Records shown.

Segment Open

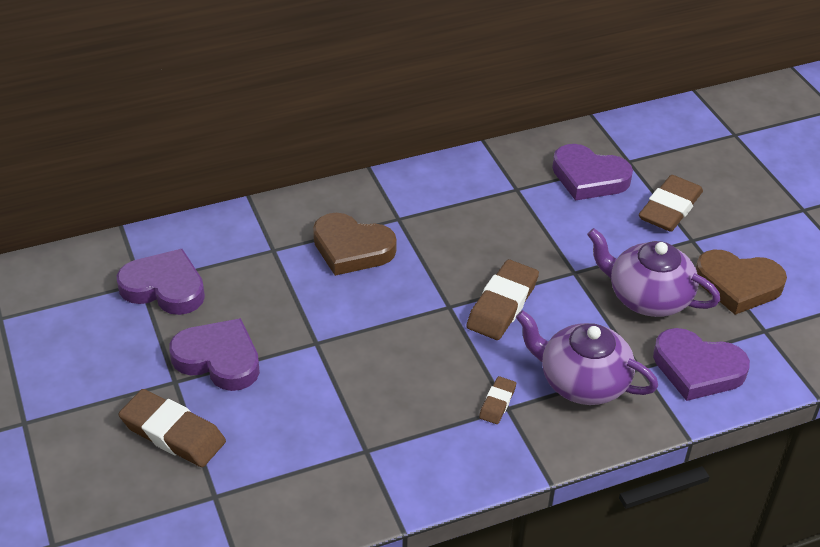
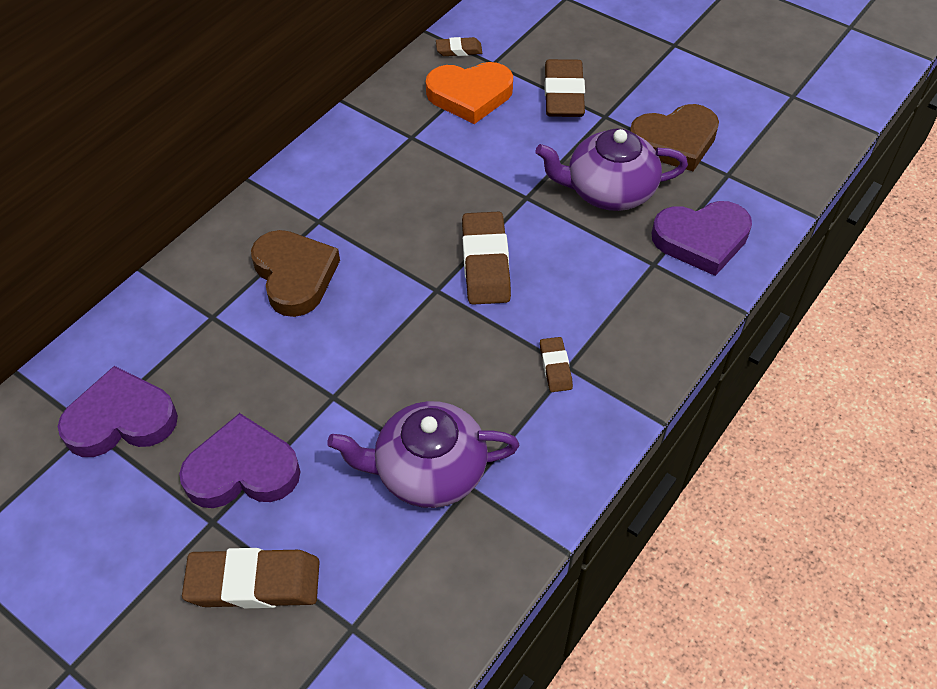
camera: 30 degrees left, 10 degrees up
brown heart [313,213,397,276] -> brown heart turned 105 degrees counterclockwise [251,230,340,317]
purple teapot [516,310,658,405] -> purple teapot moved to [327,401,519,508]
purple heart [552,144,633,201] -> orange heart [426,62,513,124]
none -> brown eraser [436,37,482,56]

Segment Closed
Segment Open

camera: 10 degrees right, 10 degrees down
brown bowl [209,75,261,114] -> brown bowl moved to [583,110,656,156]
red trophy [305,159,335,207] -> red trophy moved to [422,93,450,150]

Segment Closed

Exercise. From the listing, count how many lines contain the string "heart", and answer with the number by itself.

Result of this exercise. 2